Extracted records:
——

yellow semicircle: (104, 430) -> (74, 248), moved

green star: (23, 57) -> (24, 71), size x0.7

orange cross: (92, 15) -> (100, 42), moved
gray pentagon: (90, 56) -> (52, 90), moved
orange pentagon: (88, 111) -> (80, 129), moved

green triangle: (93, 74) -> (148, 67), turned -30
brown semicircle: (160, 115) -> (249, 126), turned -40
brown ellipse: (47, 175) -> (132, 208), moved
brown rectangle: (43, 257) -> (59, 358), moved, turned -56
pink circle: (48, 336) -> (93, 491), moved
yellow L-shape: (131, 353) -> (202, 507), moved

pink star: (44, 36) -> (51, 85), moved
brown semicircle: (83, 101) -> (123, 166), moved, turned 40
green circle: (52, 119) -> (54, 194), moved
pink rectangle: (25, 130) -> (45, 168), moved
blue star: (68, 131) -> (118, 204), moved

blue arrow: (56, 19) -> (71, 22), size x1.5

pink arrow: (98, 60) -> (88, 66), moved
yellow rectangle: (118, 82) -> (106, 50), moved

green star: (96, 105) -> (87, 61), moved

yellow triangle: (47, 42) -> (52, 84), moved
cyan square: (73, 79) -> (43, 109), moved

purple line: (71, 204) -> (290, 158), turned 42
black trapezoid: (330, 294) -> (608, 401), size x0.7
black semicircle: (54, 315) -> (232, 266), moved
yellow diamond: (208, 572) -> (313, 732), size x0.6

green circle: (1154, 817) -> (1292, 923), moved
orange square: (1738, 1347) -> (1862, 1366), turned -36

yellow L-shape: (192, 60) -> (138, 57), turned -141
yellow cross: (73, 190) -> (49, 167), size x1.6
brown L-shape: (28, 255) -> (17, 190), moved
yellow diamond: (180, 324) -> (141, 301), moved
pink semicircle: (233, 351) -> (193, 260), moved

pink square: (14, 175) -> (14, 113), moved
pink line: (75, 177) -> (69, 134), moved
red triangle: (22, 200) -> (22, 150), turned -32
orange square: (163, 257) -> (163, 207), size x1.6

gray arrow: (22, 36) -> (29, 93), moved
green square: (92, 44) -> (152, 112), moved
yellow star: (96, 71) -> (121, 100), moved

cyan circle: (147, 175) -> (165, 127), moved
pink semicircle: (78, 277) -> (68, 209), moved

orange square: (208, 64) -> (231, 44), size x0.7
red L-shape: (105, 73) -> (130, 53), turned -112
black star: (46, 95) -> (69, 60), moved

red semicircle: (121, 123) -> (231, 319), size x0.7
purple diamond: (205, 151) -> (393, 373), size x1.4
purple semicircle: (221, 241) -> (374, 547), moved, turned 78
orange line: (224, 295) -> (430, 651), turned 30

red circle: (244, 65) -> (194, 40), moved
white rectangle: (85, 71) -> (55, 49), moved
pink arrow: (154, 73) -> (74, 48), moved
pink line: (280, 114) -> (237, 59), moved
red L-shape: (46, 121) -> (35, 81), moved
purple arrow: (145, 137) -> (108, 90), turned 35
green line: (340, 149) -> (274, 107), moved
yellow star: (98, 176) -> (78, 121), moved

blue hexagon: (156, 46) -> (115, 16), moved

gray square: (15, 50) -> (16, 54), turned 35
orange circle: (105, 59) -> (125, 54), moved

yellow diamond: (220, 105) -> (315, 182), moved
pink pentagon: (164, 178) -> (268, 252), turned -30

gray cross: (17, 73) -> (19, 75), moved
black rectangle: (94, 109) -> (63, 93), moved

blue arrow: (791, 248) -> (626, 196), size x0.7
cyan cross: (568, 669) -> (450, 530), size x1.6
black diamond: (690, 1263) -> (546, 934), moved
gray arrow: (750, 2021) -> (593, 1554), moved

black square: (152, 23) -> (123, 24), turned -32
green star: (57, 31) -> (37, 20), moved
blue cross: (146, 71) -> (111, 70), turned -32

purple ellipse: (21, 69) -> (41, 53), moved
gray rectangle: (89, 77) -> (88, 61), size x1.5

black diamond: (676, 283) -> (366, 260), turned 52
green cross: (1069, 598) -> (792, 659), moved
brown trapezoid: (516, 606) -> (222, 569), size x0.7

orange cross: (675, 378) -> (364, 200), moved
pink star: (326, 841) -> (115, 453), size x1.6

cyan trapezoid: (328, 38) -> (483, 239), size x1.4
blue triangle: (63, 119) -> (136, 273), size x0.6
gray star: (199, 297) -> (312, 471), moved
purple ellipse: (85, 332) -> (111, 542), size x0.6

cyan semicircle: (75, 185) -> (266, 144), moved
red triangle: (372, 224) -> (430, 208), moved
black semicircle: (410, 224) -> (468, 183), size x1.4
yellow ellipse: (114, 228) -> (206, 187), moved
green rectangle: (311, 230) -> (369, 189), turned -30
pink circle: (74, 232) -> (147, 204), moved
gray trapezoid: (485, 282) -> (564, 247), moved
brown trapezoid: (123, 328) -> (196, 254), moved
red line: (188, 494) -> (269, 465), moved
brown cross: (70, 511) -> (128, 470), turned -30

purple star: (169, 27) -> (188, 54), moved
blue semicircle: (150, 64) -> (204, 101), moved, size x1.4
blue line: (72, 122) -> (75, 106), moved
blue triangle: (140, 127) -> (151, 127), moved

——

Requirement: In full and without change, transcribe the entries.

Answer section:
yellow semicircle: (104, 430) -> (74, 248), moved

green star: (23, 57) -> (24, 71), size x0.7

orange cross: (92, 15) -> (100, 42), moved
gray pentagon: (90, 56) -> (52, 90), moved
orange pentagon: (88, 111) -> (80, 129), moved

green triangle: (93, 74) -> (148, 67), turned -30
brown semicircle: (160, 115) -> (249, 126), turned -40
brown ellipse: (47, 175) -> (132, 208), moved
brown rectangle: (43, 257) -> (59, 358), moved, turned -56
pink circle: (48, 336) -> (93, 491), moved
yellow L-shape: (131, 353) -> (202, 507), moved

pink star: (44, 36) -> (51, 85), moved
brown semicircle: (83, 101) -> (123, 166), moved, turned 40
green circle: (52, 119) -> (54, 194), moved
pink rectangle: (25, 130) -> (45, 168), moved
blue star: (68, 131) -> (118, 204), moved

blue arrow: (56, 19) -> (71, 22), size x1.5

pink arrow: (98, 60) -> (88, 66), moved
yellow rectangle: (118, 82) -> (106, 50), moved

green star: (96, 105) -> (87, 61), moved

yellow triangle: (47, 42) -> (52, 84), moved
cyan square: (73, 79) -> (43, 109), moved

purple line: (71, 204) -> (290, 158), turned 42
black trapezoid: (330, 294) -> (608, 401), size x0.7
black semicircle: (54, 315) -> (232, 266), moved
yellow diamond: (208, 572) -> (313, 732), size x0.6

green circle: (1154, 817) -> (1292, 923), moved
orange square: (1738, 1347) -> (1862, 1366), turned -36

yellow L-shape: (192, 60) -> (138, 57), turned -141
yellow cross: (73, 190) -> (49, 167), size x1.6
brown L-shape: (28, 255) -> (17, 190), moved
yellow diamond: (180, 324) -> (141, 301), moved
pink semicircle: (233, 351) -> (193, 260), moved

pink square: (14, 175) -> (14, 113), moved
pink line: (75, 177) -> (69, 134), moved
red triangle: (22, 200) -> (22, 150), turned -32
orange square: (163, 257) -> (163, 207), size x1.6

gray arrow: (22, 36) -> (29, 93), moved
green square: (92, 44) -> (152, 112), moved
yellow star: (96, 71) -> (121, 100), moved

cyan circle: (147, 175) -> (165, 127), moved
pink semicircle: (78, 277) -> (68, 209), moved

orange square: (208, 64) -> (231, 44), size x0.7
red L-shape: (105, 73) -> (130, 53), turned -112
black star: (46, 95) -> (69, 60), moved

red semicircle: (121, 123) -> (231, 319), size x0.7
purple diamond: (205, 151) -> (393, 373), size x1.4
purple semicircle: (221, 241) -> (374, 547), moved, turned 78
orange line: (224, 295) -> (430, 651), turned 30

red circle: (244, 65) -> (194, 40), moved
white rectangle: (85, 71) -> (55, 49), moved
pink arrow: (154, 73) -> (74, 48), moved
pink line: (280, 114) -> (237, 59), moved
red L-shape: (46, 121) -> (35, 81), moved
purple arrow: (145, 137) -> (108, 90), turned 35
green line: (340, 149) -> (274, 107), moved
yellow star: (98, 176) -> (78, 121), moved

blue hexagon: (156, 46) -> (115, 16), moved

gray square: (15, 50) -> (16, 54), turned 35
orange circle: (105, 59) -> (125, 54), moved

yellow diamond: (220, 105) -> (315, 182), moved
pink pentagon: (164, 178) -> (268, 252), turned -30

gray cross: (17, 73) -> (19, 75), moved
black rectangle: (94, 109) -> (63, 93), moved

blue arrow: (791, 248) -> (626, 196), size x0.7
cyan cross: (568, 669) -> (450, 530), size x1.6
black diamond: (690, 1263) -> (546, 934), moved
gray arrow: (750, 2021) -> (593, 1554), moved

black square: (152, 23) -> (123, 24), turned -32
green star: (57, 31) -> (37, 20), moved
blue cross: (146, 71) -> (111, 70), turned -32

purple ellipse: (21, 69) -> (41, 53), moved
gray rectangle: (89, 77) -> (88, 61), size x1.5

black diamond: (676, 283) -> (366, 260), turned 52
green cross: (1069, 598) -> (792, 659), moved
brown trapezoid: (516, 606) -> (222, 569), size x0.7

orange cross: (675, 378) -> (364, 200), moved
pink star: (326, 841) -> (115, 453), size x1.6

cyan trapezoid: (328, 38) -> (483, 239), size x1.4
blue triangle: (63, 119) -> (136, 273), size x0.6
gray star: (199, 297) -> (312, 471), moved
purple ellipse: (85, 332) -> (111, 542), size x0.6

cyan semicircle: (75, 185) -> (266, 144), moved
red triangle: (372, 224) -> (430, 208), moved
black semicircle: (410, 224) -> (468, 183), size x1.4
yellow ellipse: (114, 228) -> (206, 187), moved
green rectangle: (311, 230) -> (369, 189), turned -30
pink circle: (74, 232) -> (147, 204), moved
gray trapezoid: (485, 282) -> (564, 247), moved
brown trapezoid: (123, 328) -> (196, 254), moved
red line: (188, 494) -> (269, 465), moved
brown cross: (70, 511) -> (128, 470), turned -30

purple star: (169, 27) -> (188, 54), moved
blue semicircle: (150, 64) -> (204, 101), moved, size x1.4
blue line: (72, 122) -> (75, 106), moved
blue triangle: (140, 127) -> (151, 127), moved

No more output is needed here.